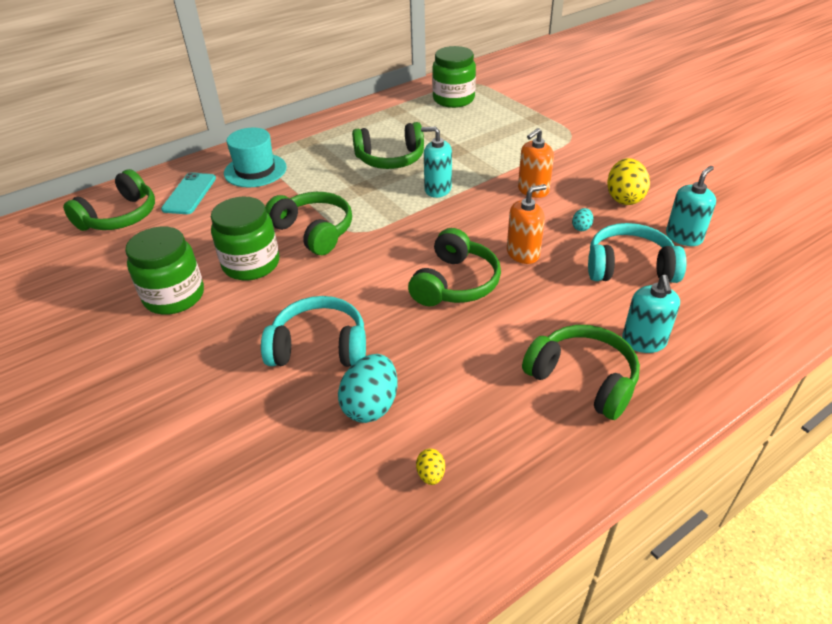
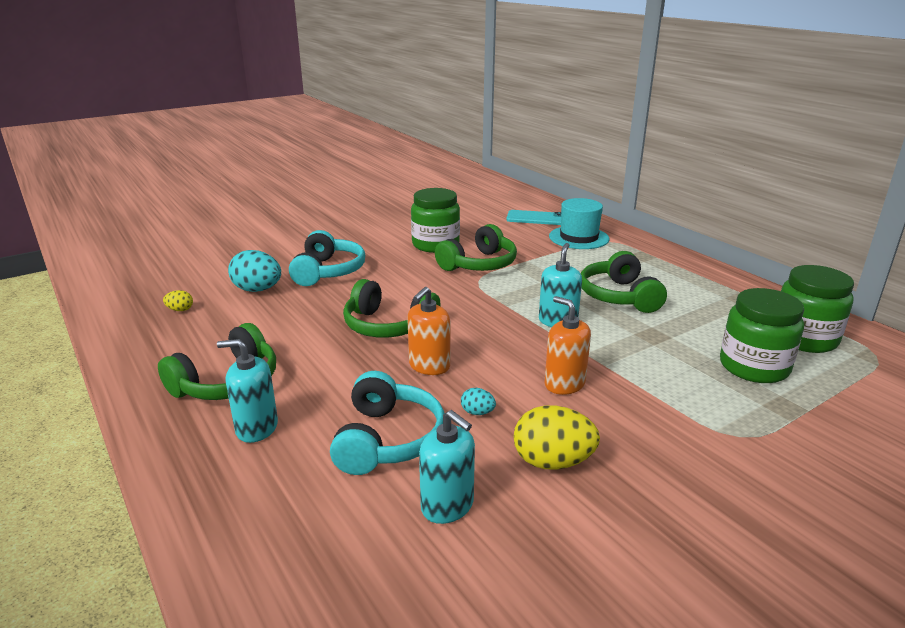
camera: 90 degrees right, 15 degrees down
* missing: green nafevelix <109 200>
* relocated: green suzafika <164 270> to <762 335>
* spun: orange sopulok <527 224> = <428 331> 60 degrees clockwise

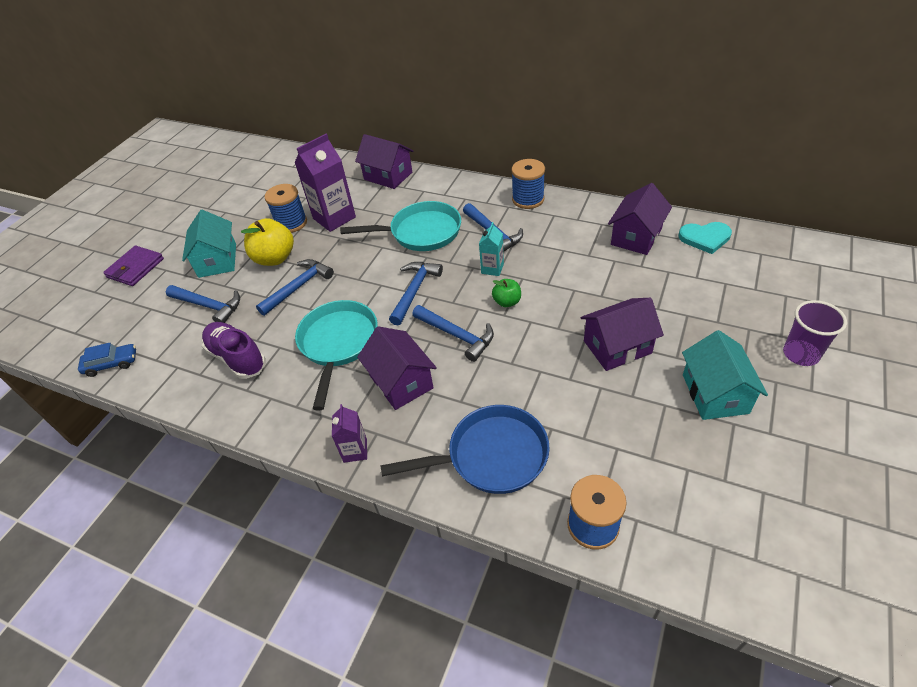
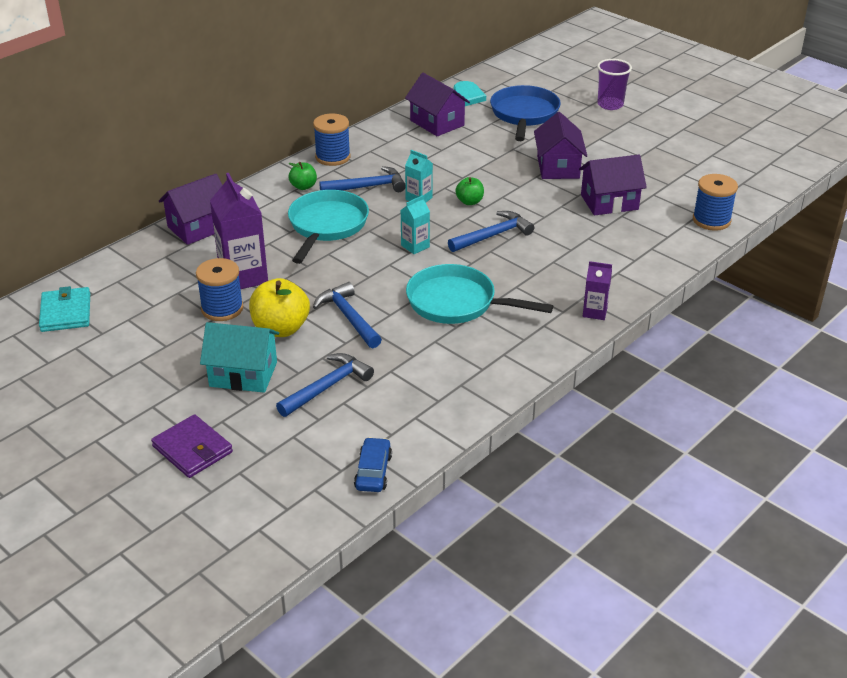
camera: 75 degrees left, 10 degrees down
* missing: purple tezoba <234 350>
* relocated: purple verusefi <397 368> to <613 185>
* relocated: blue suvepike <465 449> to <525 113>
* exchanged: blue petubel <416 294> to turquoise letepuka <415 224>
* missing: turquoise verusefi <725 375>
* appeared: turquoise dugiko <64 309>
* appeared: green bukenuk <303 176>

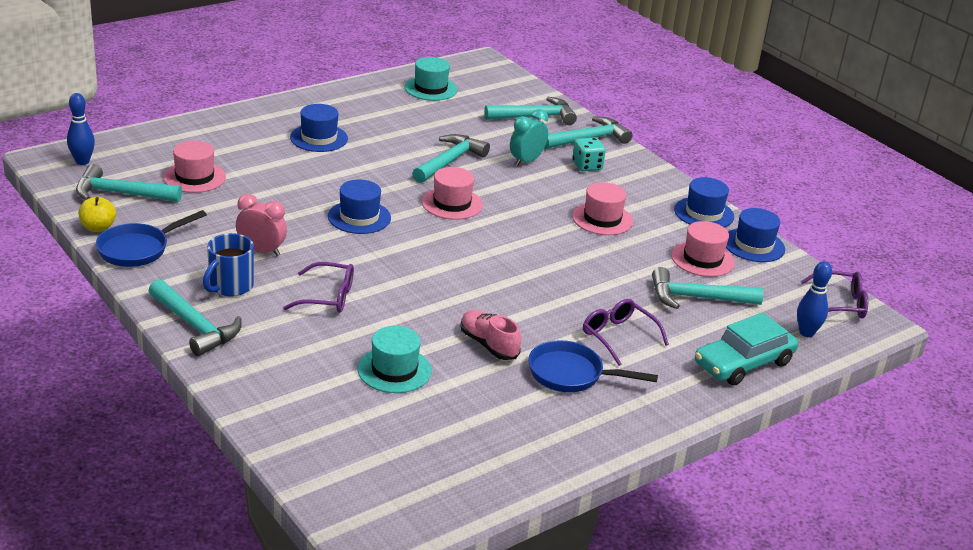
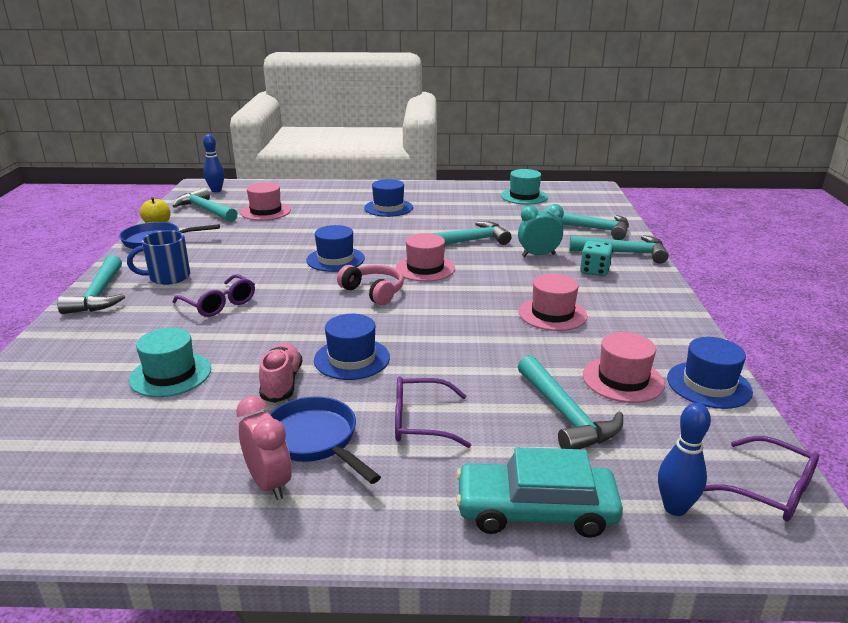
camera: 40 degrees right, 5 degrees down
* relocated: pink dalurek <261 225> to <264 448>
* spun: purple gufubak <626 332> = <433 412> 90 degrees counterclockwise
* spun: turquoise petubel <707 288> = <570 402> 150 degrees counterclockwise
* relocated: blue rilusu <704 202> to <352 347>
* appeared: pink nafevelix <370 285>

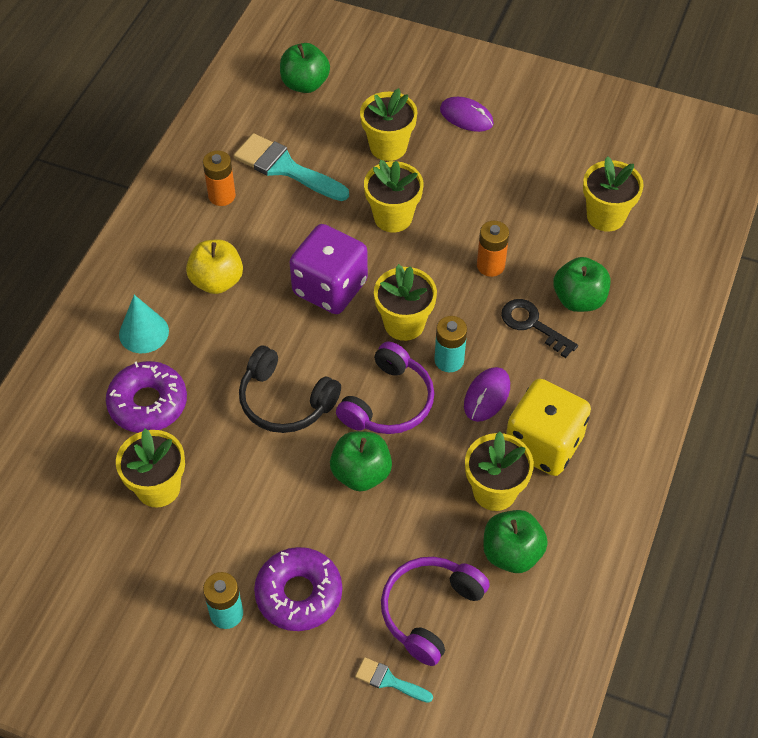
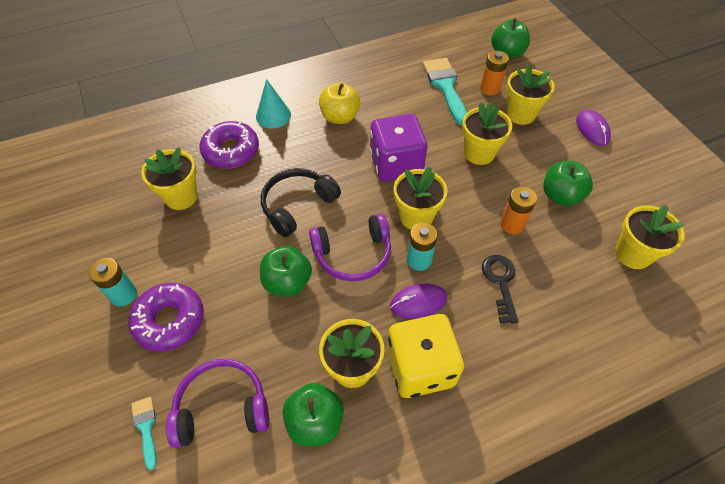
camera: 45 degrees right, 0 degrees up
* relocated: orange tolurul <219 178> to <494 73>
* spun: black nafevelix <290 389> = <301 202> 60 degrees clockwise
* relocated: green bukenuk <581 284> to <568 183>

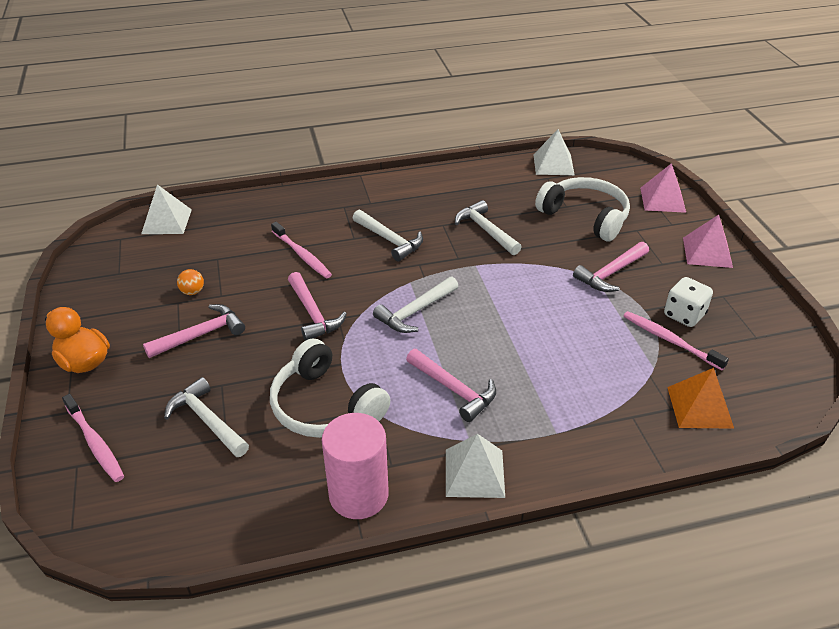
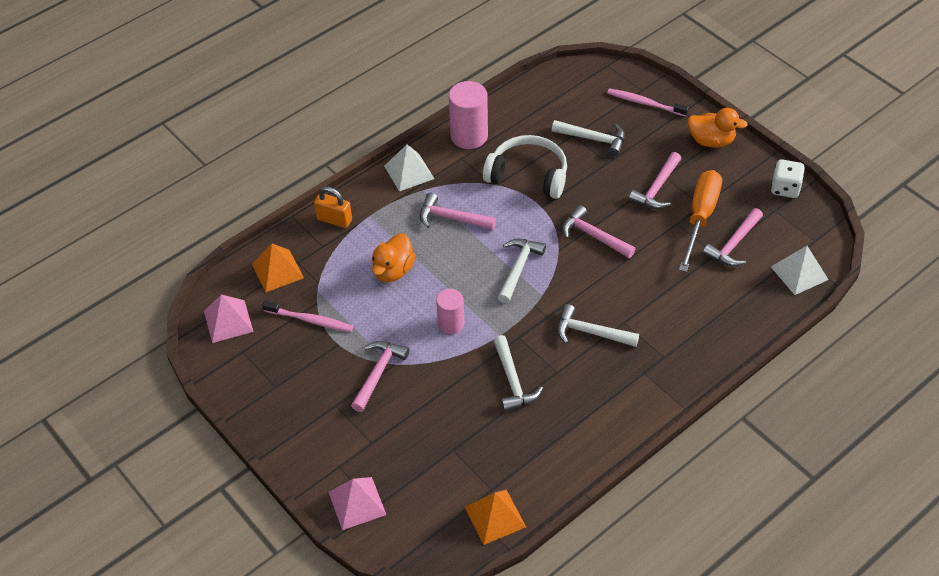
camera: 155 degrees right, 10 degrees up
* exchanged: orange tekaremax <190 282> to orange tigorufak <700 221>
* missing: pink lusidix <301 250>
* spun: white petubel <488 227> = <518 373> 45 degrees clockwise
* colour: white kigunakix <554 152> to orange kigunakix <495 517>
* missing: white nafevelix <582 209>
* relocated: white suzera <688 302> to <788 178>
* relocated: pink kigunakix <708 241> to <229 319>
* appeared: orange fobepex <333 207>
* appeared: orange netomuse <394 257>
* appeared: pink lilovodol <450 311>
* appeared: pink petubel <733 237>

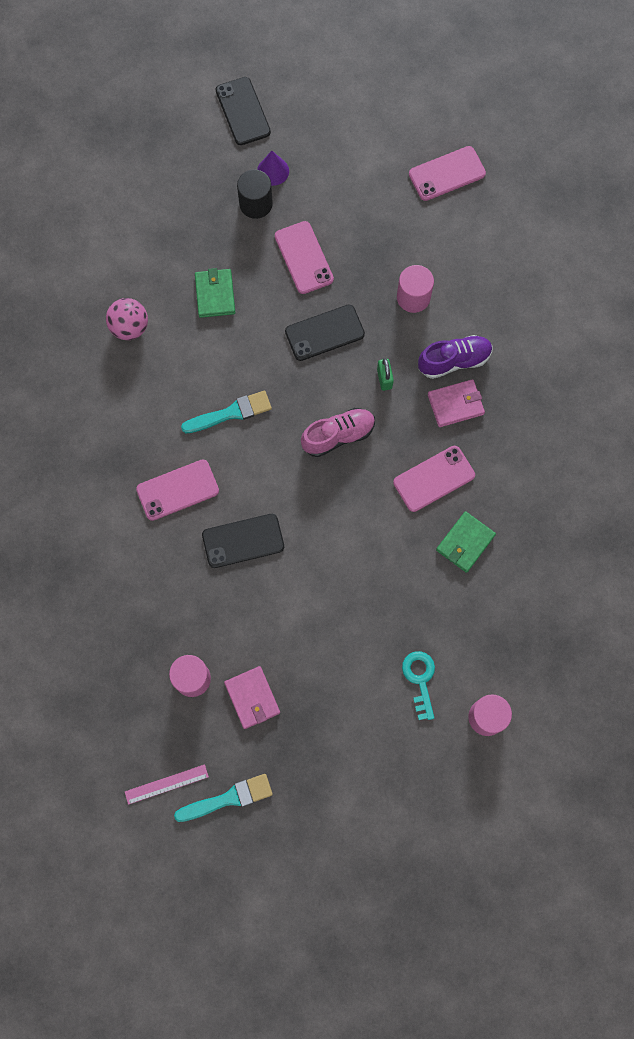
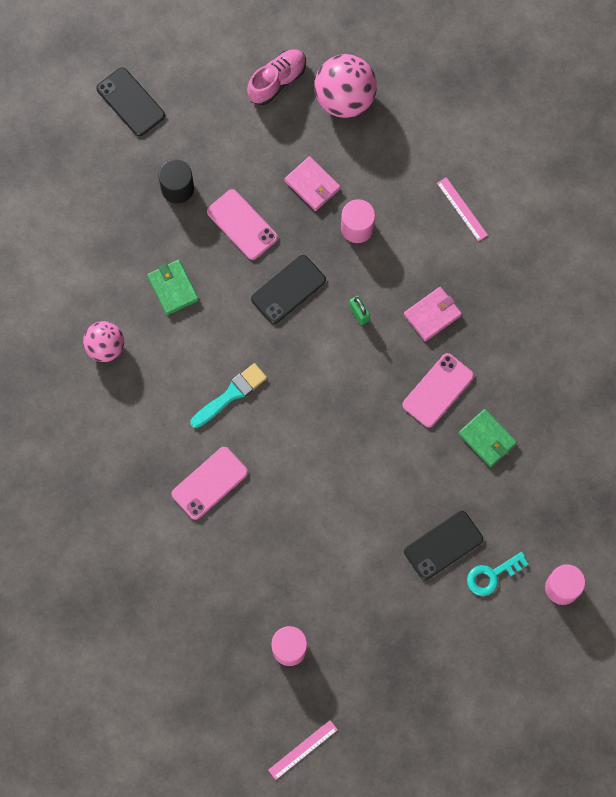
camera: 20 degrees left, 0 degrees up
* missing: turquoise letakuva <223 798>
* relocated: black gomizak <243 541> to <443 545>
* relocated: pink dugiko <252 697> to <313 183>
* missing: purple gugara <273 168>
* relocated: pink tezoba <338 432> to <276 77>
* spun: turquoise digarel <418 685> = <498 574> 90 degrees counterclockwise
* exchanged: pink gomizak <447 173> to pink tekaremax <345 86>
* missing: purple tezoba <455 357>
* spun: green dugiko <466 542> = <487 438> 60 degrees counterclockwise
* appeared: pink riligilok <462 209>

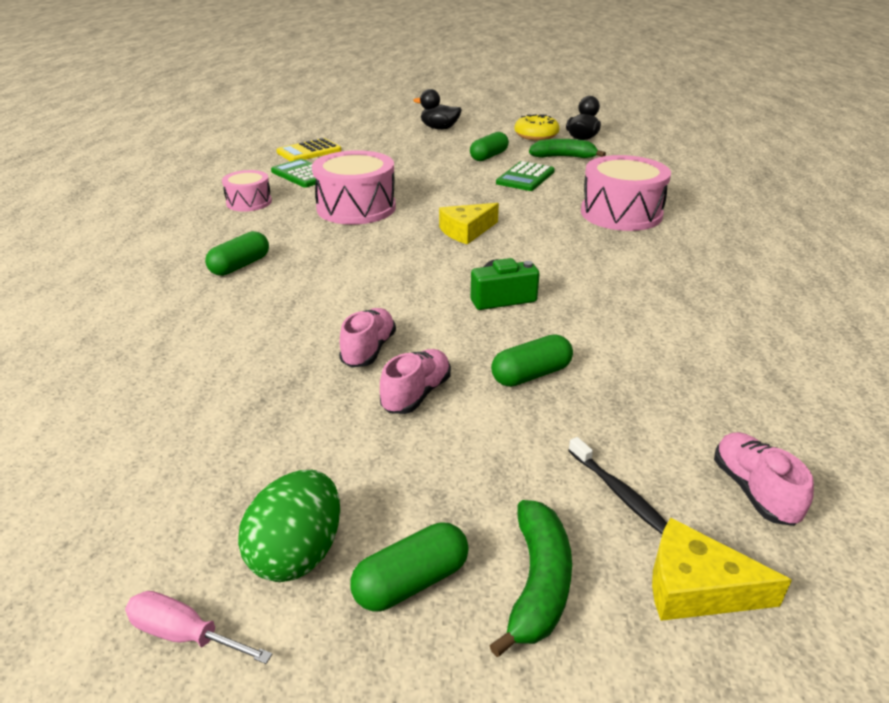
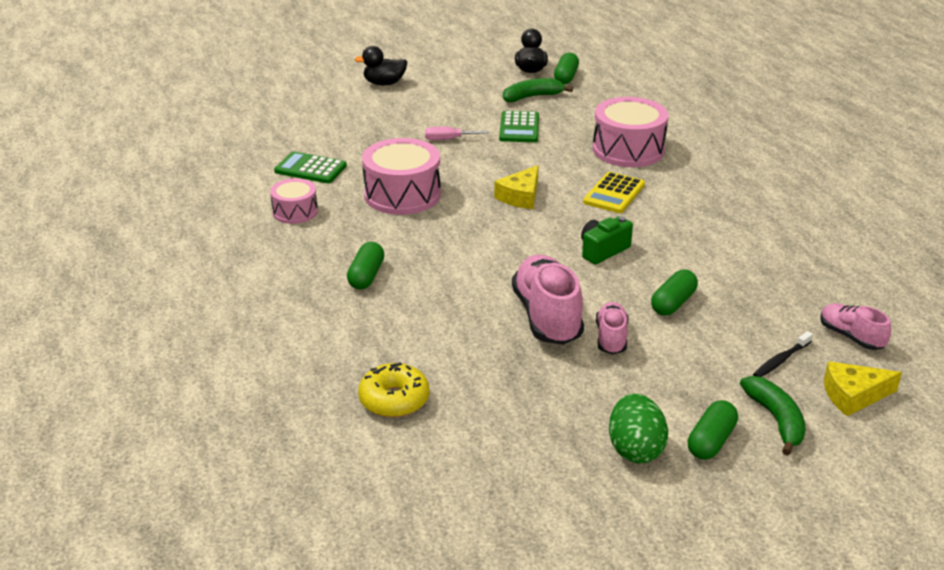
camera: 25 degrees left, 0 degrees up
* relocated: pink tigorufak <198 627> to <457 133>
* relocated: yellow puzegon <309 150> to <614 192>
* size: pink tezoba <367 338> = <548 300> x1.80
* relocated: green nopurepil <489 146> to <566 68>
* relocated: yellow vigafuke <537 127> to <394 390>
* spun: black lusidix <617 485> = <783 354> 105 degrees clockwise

» Your task:
Transcribe the full listing above exactly, with the images removed.

» Task result:
camera: 90 degrees right, 15 degrees down
* missing: green nafevelix <109 200>
* relocated: green suzafika <164 270> to <762 335>
* spun: orange sopulok <527 224> = <428 331> 60 degrees clockwise

camera: 75 degrees left, 10 degrees down
* missing: purple tezoba <234 350>
* relocated: purple verusefi <397 368> to <613 185>
* relocated: blue suvepike <465 449> to <525 113>
* exchanged: blue petubel <416 294> to turquoise letepuka <415 224>
* missing: turquoise verusefi <725 375>
* appeared: turquoise dugiko <64 309>
* appeared: green bukenuk <303 176>

camera: 40 degrees right, 5 degrees down
* relocated: pink dalurek <261 225> to <264 448>
* spun: purple gufubak <626 332> = <433 412> 90 degrees counterclockwise
* spun: turquoise petubel <707 288> = <570 402> 150 degrees counterclockwise
* relocated: blue rilusu <704 202> to <352 347>
* appeared: pink nafevelix <370 285>

camera: 45 degrees right, 0 degrees up
* relocated: orange tolurul <219 178> to <494 73>
* spun: black nafevelix <290 389> = <301 202> 60 degrees clockwise
* relocated: green bukenuk <581 284> to <568 183>

camera: 155 degrees right, 10 degrees up
* exchanged: orange tekaremax <190 282> to orange tigorufak <700 221>
* missing: pink lusidix <301 250>
* spun: white petubel <488 227> = <518 373> 45 degrees clockwise
* colour: white kigunakix <554 152> to orange kigunakix <495 517>
* missing: white nafevelix <582 209>
* relocated: white suzera <688 302> to <788 178>
* relocated: pink kigunakix <708 241> to <229 319>
* appeared: orange fobepex <333 207>
* appeared: orange netomuse <394 257>
* appeared: pink lilovodol <450 311>
* appeared: pink petubel <733 237>

camera: 20 degrees left, 0 degrees up
* missing: turquoise letakuva <223 798>
* relocated: black gomizak <243 541> to <443 545>
* relocated: pink dugiko <252 697> to <313 183>
* missing: purple gugara <273 168>
* relocated: pink tezoba <338 432> to <276 77>
* spun: turquoise digarel <418 685> = <498 574> 90 degrees counterclockwise
* exchanged: pink gomizak <447 173> to pink tekaremax <345 86>
* missing: purple tezoba <455 357>
* spun: green dugiko <466 542> = <487 438> 60 degrees counterclockwise
* appeared: pink riligilok <462 209>

camera: 25 degrees left, 0 degrees up
* relocated: pink tigorufak <198 627> to <457 133>
* relocated: yellow puzegon <309 150> to <614 192>
* size: pink tezoba <367 338> = <548 300> x1.80
* relocated: green nopurepil <489 146> to <566 68>
* relocated: yellow vigafuke <537 127> to <394 390>
* spun: black lusidix <617 485> = <783 354> 105 degrees clockwise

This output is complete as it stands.